> [Task prompt]:
Could you write out these records again, line for line, with no changes?
[start of Excerpted data]
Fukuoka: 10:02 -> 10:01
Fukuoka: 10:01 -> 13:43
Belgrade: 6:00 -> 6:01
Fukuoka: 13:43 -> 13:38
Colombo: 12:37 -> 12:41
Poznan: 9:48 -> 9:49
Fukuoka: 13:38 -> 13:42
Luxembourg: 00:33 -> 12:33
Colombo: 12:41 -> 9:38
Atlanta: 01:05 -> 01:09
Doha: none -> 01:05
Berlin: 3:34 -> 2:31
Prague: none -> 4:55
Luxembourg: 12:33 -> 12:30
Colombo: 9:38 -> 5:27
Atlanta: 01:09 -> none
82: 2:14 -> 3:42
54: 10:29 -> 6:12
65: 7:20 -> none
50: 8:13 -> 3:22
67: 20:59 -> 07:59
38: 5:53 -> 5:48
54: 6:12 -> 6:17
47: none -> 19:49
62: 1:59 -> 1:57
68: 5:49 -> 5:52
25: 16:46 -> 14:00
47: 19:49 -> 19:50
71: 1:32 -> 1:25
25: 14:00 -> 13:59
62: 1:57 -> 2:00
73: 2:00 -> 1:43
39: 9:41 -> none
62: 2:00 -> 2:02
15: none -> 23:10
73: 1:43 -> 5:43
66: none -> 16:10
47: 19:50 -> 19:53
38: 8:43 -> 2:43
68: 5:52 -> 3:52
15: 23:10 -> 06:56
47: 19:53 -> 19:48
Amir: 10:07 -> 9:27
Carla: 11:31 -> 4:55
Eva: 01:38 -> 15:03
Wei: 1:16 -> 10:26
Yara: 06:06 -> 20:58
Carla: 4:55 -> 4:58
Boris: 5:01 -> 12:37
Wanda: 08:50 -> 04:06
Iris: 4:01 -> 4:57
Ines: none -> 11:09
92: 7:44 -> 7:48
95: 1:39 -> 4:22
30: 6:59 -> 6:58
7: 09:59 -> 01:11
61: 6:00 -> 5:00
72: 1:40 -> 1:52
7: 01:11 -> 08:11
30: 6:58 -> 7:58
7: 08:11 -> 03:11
[end of Excerpted data]
> [Response for this exercise]:
Fukuoka: 10:02 -> 10:01
Fukuoka: 10:01 -> 13:43
Belgrade: 6:00 -> 6:01
Fukuoka: 13:43 -> 13:38
Colombo: 12:37 -> 12:41
Poznan: 9:48 -> 9:49
Fukuoka: 13:38 -> 13:42
Luxembourg: 00:33 -> 12:33
Colombo: 12:41 -> 9:38
Atlanta: 01:05 -> 01:09
Doha: none -> 01:05
Berlin: 3:34 -> 2:31
Prague: none -> 4:55
Luxembourg: 12:33 -> 12:30
Colombo: 9:38 -> 5:27
Atlanta: 01:09 -> none
82: 2:14 -> 3:42
54: 10:29 -> 6:12
65: 7:20 -> none
50: 8:13 -> 3:22
67: 20:59 -> 07:59
38: 5:53 -> 5:48
54: 6:12 -> 6:17
47: none -> 19:49
62: 1:59 -> 1:57
68: 5:49 -> 5:52
25: 16:46 -> 14:00
47: 19:49 -> 19:50
71: 1:32 -> 1:25
25: 14:00 -> 13:59
62: 1:57 -> 2:00
73: 2:00 -> 1:43
39: 9:41 -> none
62: 2:00 -> 2:02
15: none -> 23:10
73: 1:43 -> 5:43
66: none -> 16:10
47: 19:50 -> 19:53
38: 8:43 -> 2:43
68: 5:52 -> 3:52
15: 23:10 -> 06:56
47: 19:53 -> 19:48
Amir: 10:07 -> 9:27
Carla: 11:31 -> 4:55
Eva: 01:38 -> 15:03
Wei: 1:16 -> 10:26
Yara: 06:06 -> 20:58
Carla: 4:55 -> 4:58
Boris: 5:01 -> 12:37
Wanda: 08:50 -> 04:06
Iris: 4:01 -> 4:57
Ines: none -> 11:09
92: 7:44 -> 7:48
95: 1:39 -> 4:22
30: 6:59 -> 6:58
7: 09:59 -> 01:11
61: 6:00 -> 5:00
72: 1:40 -> 1:52
7: 01:11 -> 08:11
30: 6:58 -> 7:58
7: 08:11 -> 03:11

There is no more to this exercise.